Task instructions — Please copy out the records below, swapping every "midpoint" for "central point" and leaving everything else as it is.

Supplied data —
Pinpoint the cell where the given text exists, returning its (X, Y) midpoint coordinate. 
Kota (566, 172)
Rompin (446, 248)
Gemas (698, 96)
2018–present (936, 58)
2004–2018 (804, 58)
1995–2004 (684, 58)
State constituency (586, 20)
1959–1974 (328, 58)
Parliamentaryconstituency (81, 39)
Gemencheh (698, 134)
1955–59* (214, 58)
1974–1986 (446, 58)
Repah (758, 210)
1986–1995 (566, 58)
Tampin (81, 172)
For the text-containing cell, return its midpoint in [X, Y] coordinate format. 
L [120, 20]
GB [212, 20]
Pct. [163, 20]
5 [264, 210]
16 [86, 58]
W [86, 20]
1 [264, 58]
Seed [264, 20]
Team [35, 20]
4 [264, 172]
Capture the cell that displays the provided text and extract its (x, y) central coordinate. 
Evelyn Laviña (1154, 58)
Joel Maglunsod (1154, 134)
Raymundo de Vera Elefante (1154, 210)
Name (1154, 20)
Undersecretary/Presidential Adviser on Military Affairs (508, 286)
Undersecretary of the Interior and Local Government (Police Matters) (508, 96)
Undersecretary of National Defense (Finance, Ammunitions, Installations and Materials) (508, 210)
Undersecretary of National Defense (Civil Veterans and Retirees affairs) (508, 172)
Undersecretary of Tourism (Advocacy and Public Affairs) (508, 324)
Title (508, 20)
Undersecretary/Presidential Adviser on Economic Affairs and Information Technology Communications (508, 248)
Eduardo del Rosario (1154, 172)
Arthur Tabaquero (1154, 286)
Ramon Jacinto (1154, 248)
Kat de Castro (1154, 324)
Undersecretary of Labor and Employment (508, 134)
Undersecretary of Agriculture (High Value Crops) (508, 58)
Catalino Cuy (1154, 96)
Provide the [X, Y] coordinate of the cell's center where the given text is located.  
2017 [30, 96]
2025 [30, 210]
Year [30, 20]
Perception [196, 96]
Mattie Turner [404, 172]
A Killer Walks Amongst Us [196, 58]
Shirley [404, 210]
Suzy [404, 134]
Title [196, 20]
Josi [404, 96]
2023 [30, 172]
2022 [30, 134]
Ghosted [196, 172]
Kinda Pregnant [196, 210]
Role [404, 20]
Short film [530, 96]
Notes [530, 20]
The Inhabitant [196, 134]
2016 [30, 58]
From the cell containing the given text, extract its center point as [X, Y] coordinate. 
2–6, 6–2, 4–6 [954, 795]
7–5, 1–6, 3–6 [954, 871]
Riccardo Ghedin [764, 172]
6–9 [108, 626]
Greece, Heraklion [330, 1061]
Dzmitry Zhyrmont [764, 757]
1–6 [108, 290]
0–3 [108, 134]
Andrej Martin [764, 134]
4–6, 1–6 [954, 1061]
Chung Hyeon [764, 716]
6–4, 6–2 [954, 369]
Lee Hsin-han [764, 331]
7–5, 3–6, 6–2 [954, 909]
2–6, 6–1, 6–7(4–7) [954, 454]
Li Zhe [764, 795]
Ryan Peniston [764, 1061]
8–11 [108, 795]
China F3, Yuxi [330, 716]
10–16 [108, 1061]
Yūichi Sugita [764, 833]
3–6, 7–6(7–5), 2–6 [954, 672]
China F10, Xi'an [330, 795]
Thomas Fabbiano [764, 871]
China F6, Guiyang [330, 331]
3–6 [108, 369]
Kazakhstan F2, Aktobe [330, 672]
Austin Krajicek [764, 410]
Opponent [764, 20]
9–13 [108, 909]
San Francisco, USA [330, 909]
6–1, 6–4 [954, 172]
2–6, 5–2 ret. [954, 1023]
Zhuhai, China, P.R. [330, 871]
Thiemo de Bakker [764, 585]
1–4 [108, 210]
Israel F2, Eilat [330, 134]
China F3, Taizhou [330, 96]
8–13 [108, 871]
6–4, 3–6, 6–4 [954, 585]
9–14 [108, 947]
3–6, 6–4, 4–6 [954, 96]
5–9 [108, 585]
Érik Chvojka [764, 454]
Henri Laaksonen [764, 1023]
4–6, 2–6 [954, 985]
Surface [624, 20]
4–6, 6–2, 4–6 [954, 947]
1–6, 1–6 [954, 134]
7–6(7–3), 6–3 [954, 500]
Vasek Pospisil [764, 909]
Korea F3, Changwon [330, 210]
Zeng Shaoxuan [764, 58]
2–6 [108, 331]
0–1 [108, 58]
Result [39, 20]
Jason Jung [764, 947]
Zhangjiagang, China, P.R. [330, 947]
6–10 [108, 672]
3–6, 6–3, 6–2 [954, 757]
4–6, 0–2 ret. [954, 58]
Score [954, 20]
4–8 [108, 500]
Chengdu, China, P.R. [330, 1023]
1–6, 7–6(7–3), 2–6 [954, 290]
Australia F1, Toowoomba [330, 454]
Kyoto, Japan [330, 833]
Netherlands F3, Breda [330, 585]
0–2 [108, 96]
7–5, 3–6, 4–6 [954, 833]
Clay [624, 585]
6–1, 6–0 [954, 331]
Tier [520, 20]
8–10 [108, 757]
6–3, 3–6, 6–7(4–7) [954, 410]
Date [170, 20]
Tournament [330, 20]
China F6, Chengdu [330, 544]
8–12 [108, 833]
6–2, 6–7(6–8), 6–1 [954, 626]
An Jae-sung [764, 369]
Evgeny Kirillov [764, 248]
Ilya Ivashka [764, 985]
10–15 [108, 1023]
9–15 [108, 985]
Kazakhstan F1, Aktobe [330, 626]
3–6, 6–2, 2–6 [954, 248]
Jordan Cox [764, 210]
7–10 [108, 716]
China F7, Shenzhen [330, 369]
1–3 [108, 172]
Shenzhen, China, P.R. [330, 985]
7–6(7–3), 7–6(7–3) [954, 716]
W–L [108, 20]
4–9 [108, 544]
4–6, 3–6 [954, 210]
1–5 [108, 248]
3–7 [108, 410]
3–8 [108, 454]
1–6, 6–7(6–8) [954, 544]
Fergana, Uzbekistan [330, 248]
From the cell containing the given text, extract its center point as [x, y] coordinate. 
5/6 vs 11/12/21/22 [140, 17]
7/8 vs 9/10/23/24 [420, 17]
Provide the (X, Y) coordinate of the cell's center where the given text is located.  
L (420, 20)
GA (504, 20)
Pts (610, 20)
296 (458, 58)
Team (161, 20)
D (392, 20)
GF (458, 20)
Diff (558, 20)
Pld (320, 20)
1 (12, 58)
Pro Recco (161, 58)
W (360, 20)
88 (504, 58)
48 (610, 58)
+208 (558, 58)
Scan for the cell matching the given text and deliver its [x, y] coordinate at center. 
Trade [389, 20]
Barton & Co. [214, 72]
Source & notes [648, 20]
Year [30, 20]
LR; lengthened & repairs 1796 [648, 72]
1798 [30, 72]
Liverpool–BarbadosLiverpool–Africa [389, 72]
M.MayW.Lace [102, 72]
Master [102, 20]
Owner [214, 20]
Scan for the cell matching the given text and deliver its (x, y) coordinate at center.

Answer below —
Pinpoint the cell where the given text exists, returning its (X, Y) central point coordinate. 
Kota (566, 172)
Rompin (446, 248)
Gemas (698, 96)
2018–present (936, 58)
2004–2018 (804, 58)
1995–2004 (684, 58)
State constituency (586, 20)
1959–1974 (328, 58)
Parliamentaryconstituency (81, 39)
Gemencheh (698, 134)
1955–59* (214, 58)
1974–1986 (446, 58)
Repah (758, 210)
1986–1995 (566, 58)
Tampin (81, 172)
For the text-containing cell, return its central point in [X, Y] coordinate format. 
L [120, 20]
GB [212, 20]
Pct. [163, 20]
5 [264, 210]
16 [86, 58]
W [86, 20]
1 [264, 58]
Seed [264, 20]
Team [35, 20]
4 [264, 172]
Capture the cell that displays the provided text and extract its (x, y) central coordinate. 
Evelyn Laviña (1154, 58)
Joel Maglunsod (1154, 134)
Raymundo de Vera Elefante (1154, 210)
Name (1154, 20)
Undersecretary/Presidential Adviser on Military Affairs (508, 286)
Undersecretary of the Interior and Local Government (Police Matters) (508, 96)
Undersecretary of National Defense (Finance, Ammunitions, Installations and Materials) (508, 210)
Undersecretary of National Defense (Civil Veterans and Retirees affairs) (508, 172)
Undersecretary of Tourism (Advocacy and Public Affairs) (508, 324)
Title (508, 20)
Undersecretary/Presidential Adviser on Economic Affairs and Information Technology Communications (508, 248)
Eduardo del Rosario (1154, 172)
Arthur Tabaquero (1154, 286)
Ramon Jacinto (1154, 248)
Kat de Castro (1154, 324)
Undersecretary of Labor and Employment (508, 134)
Undersecretary of Agriculture (High Value Crops) (508, 58)
Catalino Cuy (1154, 96)
Provide the [X, Y] coordinate of the cell's center where the given text is located.  
2017 [30, 96]
2025 [30, 210]
Year [30, 20]
Perception [196, 96]
Mattie Turner [404, 172]
A Killer Walks Amongst Us [196, 58]
Shirley [404, 210]
Suzy [404, 134]
Title [196, 20]
Josi [404, 96]
2023 [30, 172]
2022 [30, 134]
Ghosted [196, 172]
Kinda Pregnant [196, 210]
Role [404, 20]
Short film [530, 96]
Notes [530, 20]
The Inhabitant [196, 134]
2016 [30, 58]
From the cell containing the given text, extract its center point as [X, Y] coordinate. 
2–6, 6–2, 4–6 [954, 795]
7–5, 1–6, 3–6 [954, 871]
Riccardo Ghedin [764, 172]
6–9 [108, 626]
Greece, Heraklion [330, 1061]
Dzmitry Zhyrmont [764, 757]
1–6 [108, 290]
0–3 [108, 134]
Andrej Martin [764, 134]
4–6, 1–6 [954, 1061]
Chung Hyeon [764, 716]
6–4, 6–2 [954, 369]
Lee Hsin-han [764, 331]
7–5, 3–6, 6–2 [954, 909]
2–6, 6–1, 6–7(4–7) [954, 454]
Li Zhe [764, 795]
Ryan Peniston [764, 1061]
8–11 [108, 795]
China F3, Yuxi [330, 716]
10–16 [108, 1061]
Yūichi Sugita [764, 833]
3–6, 7–6(7–5), 2–6 [954, 672]
China F10, Xi'an [330, 795]
Thomas Fabbiano [764, 871]
China F6, Guiyang [330, 331]
3–6 [108, 369]
Kazakhstan F2, Aktobe [330, 672]
Austin Krajicek [764, 410]
Opponent [764, 20]
9–13 [108, 909]
San Francisco, USA [330, 909]
6–1, 6–4 [954, 172]
2–6, 5–2 ret. [954, 1023]
Zhuhai, China, P.R. [330, 871]
Thiemo de Bakker [764, 585]
1–4 [108, 210]
Israel F2, Eilat [330, 134]
China F3, Taizhou [330, 96]
8–13 [108, 871]
6–4, 3–6, 6–4 [954, 585]
9–14 [108, 947]
3–6, 6–4, 4–6 [954, 96]
5–9 [108, 585]
Érik Chvojka [764, 454]
Henri Laaksonen [764, 1023]
4–6, 2–6 [954, 985]
Surface [624, 20]
4–6, 6–2, 4–6 [954, 947]
1–6, 1–6 [954, 134]
7–6(7–3), 6–3 [954, 500]
Vasek Pospisil [764, 909]
Korea F3, Changwon [330, 210]
Zeng Shaoxuan [764, 58]
2–6 [108, 331]
0–1 [108, 58]
Result [39, 20]
Jason Jung [764, 947]
Zhangjiagang, China, P.R. [330, 947]
6–10 [108, 672]
3–6, 6–3, 6–2 [954, 757]
4–6, 0–2 ret. [954, 58]
Score [954, 20]
4–8 [108, 500]
Chengdu, China, P.R. [330, 1023]
1–6, 7–6(7–3), 2–6 [954, 290]
Australia F1, Toowoomba [330, 454]
Kyoto, Japan [330, 833]
Netherlands F3, Breda [330, 585]
0–2 [108, 96]
7–5, 3–6, 4–6 [954, 833]
Clay [624, 585]
6–1, 6–0 [954, 331]
Tier [520, 20]
8–10 [108, 757]
6–3, 3–6, 6–7(4–7) [954, 410]
Date [170, 20]
Tournament [330, 20]
China F6, Chengdu [330, 544]
8–12 [108, 833]
6–2, 6–7(6–8), 6–1 [954, 626]
An Jae-sung [764, 369]
Evgeny Kirillov [764, 248]
Ilya Ivashka [764, 985]
10–15 [108, 1023]
9–15 [108, 985]
Kazakhstan F1, Aktobe [330, 626]
3–6, 6–2, 2–6 [954, 248]
Jordan Cox [764, 210]
7–10 [108, 716]
China F7, Shenzhen [330, 369]
1–3 [108, 172]
Shenzhen, China, P.R. [330, 985]
7–6(7–3), 7–6(7–3) [954, 716]
W–L [108, 20]
4–9 [108, 544]
4–6, 3–6 [954, 210]
1–5 [108, 248]
3–7 [108, 410]
3–8 [108, 454]
1–6, 6–7(6–8) [954, 544]
Fergana, Uzbekistan [330, 248]
From the cell containing the given text, extract its center point as [x, y] coordinate. 
5/6 vs 11/12/21/22 [140, 17]
7/8 vs 9/10/23/24 [420, 17]
Provide the (X, Y) coordinate of the cell's center where the given text is located.  
L (420, 20)
GA (504, 20)
Pts (610, 20)
296 (458, 58)
Team (161, 20)
D (392, 20)
GF (458, 20)
Diff (558, 20)
Pld (320, 20)
1 (12, 58)
Pro Recco (161, 58)
W (360, 20)
88 (504, 58)
48 (610, 58)
+208 (558, 58)
Scan for the cell matching the given text and deliver its [x, y] coordinate at center. 
Trade [389, 20]
Barton & Co. [214, 72]
Source & notes [648, 20]
Year [30, 20]
LR; lengthened & repairs 1796 [648, 72]
1798 [30, 72]
Liverpool–BarbadosLiverpool–Africa [389, 72]
M.MayW.Lace [102, 72]
Master [102, 20]
Owner [214, 20]
Scan for the cell matching the given text and deliver its (x, y) coordinate at center.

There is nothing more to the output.